--- Source material Enclosed Below ---

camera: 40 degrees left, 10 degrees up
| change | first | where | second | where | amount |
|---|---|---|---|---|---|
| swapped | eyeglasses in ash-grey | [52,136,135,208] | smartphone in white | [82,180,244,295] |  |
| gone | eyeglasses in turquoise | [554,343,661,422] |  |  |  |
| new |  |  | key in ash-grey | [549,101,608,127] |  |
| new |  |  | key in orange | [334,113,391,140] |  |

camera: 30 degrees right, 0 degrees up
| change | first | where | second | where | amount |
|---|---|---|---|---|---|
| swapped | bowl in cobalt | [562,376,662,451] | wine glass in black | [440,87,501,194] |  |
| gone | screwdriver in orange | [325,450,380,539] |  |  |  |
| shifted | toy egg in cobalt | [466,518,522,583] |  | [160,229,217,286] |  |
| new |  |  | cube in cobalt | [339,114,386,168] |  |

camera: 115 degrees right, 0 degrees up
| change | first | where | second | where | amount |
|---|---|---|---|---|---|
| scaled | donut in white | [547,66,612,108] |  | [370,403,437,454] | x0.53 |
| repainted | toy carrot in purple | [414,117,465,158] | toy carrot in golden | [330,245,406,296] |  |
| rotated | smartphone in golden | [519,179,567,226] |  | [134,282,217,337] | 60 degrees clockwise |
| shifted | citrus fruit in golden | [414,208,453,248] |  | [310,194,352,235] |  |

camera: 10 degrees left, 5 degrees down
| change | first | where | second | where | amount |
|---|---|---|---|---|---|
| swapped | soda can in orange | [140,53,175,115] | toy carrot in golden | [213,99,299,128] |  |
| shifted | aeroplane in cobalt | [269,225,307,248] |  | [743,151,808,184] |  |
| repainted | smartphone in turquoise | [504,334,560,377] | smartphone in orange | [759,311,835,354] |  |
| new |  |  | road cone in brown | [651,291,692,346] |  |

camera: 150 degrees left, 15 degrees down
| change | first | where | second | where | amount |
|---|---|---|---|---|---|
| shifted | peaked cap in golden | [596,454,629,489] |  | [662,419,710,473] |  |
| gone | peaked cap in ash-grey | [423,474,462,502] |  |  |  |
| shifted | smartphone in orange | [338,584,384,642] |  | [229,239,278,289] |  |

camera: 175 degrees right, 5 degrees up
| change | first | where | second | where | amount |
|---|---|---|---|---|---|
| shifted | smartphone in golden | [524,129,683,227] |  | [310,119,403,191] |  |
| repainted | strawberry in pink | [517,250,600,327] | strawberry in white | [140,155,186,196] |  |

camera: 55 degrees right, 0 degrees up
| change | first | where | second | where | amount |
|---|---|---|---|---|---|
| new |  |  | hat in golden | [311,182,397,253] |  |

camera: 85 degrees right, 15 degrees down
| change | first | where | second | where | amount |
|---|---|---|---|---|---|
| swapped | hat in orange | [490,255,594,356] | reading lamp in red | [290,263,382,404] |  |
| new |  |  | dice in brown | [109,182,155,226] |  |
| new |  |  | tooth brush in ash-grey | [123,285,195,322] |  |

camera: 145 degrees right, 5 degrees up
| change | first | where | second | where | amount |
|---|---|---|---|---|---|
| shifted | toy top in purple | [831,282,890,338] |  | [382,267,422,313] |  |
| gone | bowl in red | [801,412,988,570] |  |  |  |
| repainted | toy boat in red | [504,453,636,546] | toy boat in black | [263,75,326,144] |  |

--- End of Enclosed Source material ---

Lines from the top of the entries above to the line that contains "key in ash-grey" should be set down exactly, please, with both ends kept and nothing added.

camera: 40 degrees left, 10 degrees up
| change | first | where | second | where | amount |
|---|---|---|---|---|---|
| swapped | eyeglasses in ash-grey | [52,136,135,208] | smartphone in white | [82,180,244,295] |  |
| gone | eyeglasses in turquoise | [554,343,661,422] |  |  |  |
| new |  |  | key in ash-grey | [549,101,608,127] |  |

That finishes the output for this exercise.